▸ **Record set**
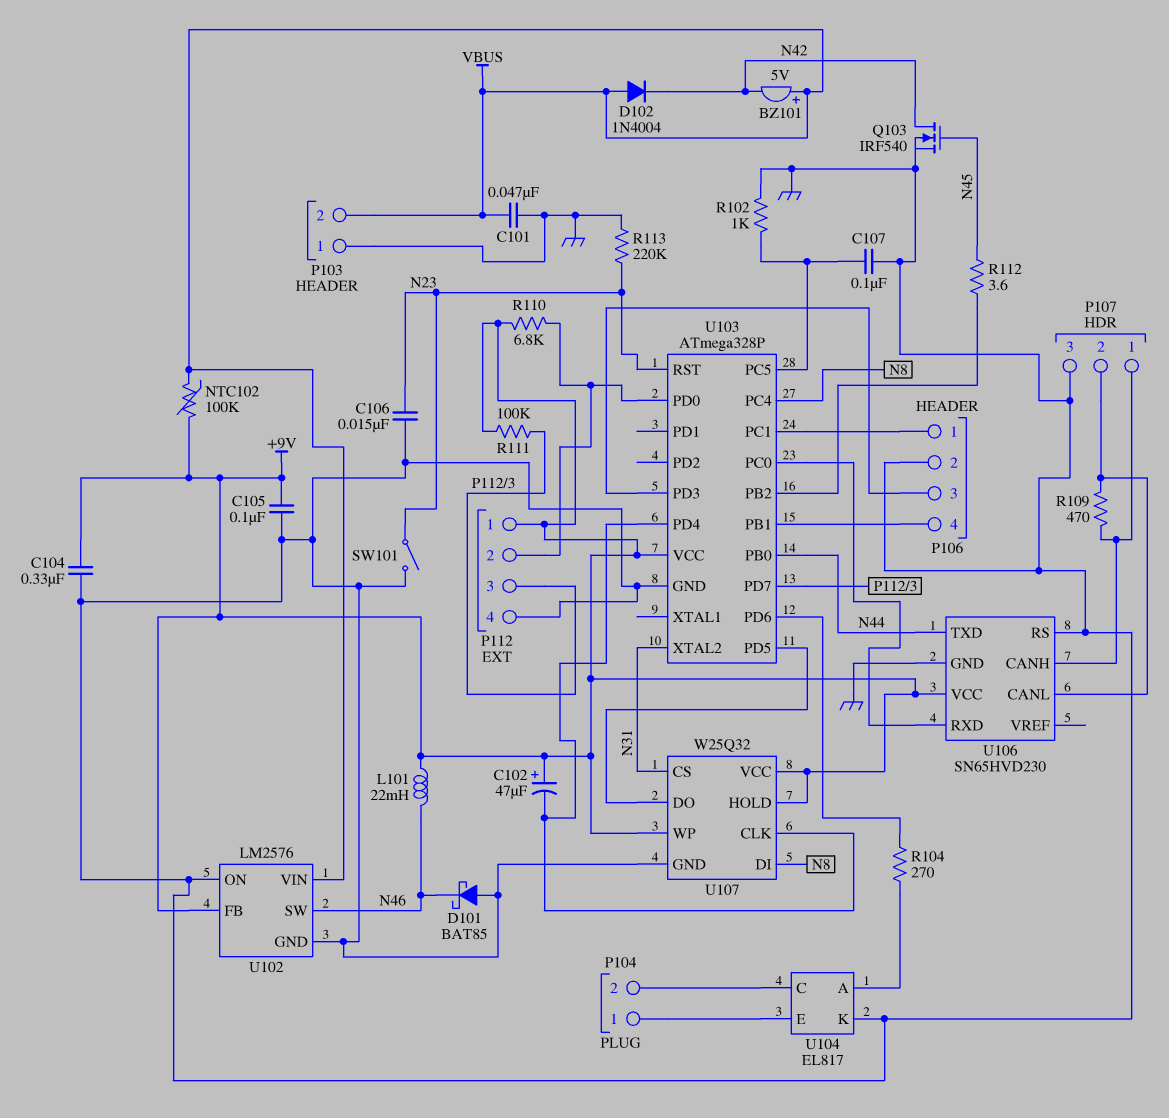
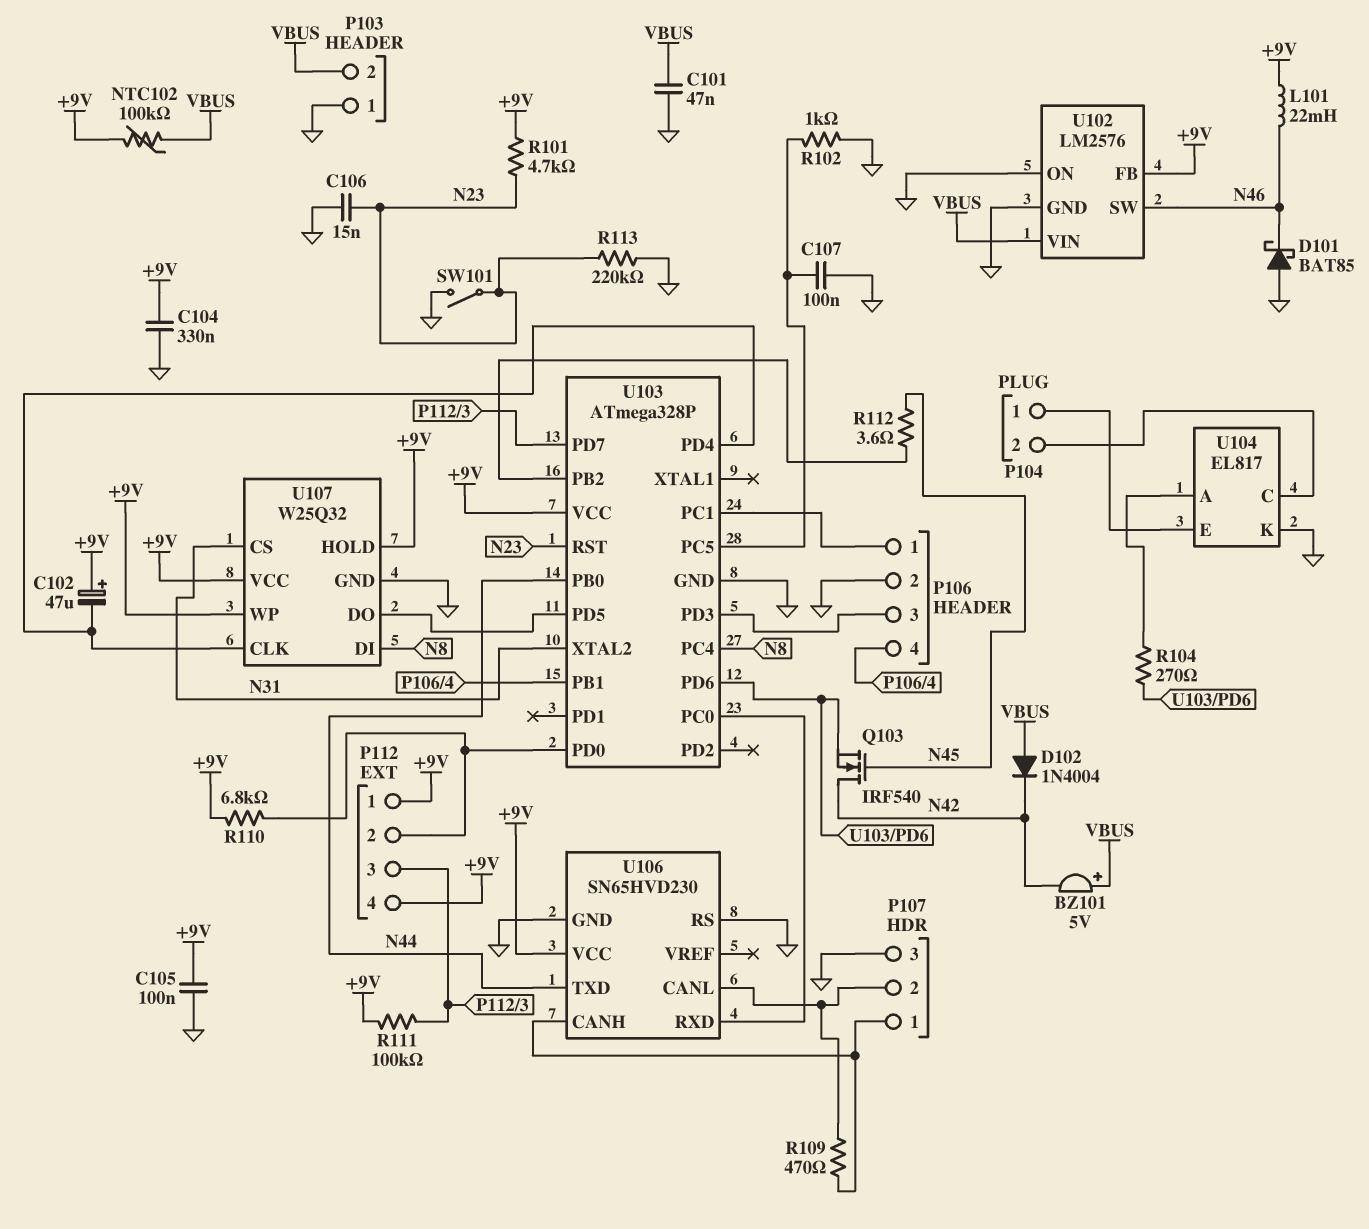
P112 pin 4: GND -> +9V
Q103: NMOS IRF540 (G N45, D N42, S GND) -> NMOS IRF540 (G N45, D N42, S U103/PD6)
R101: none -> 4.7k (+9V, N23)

--

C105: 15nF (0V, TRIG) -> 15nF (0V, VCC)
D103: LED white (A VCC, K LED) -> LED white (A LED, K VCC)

▸ **Task prompt**
Of the entries listed above, reproduce only the lines starting at the line containing "P112 pin 4: GND -> +9V" and ending at the line containing "R101: none -> 4.7k (+9V, N23)". Include both, exactly as they stand.

▸ **Task result**
P112 pin 4: GND -> +9V
Q103: NMOS IRF540 (G N45, D N42, S GND) -> NMOS IRF540 (G N45, D N42, S U103/PD6)
R101: none -> 4.7k (+9V, N23)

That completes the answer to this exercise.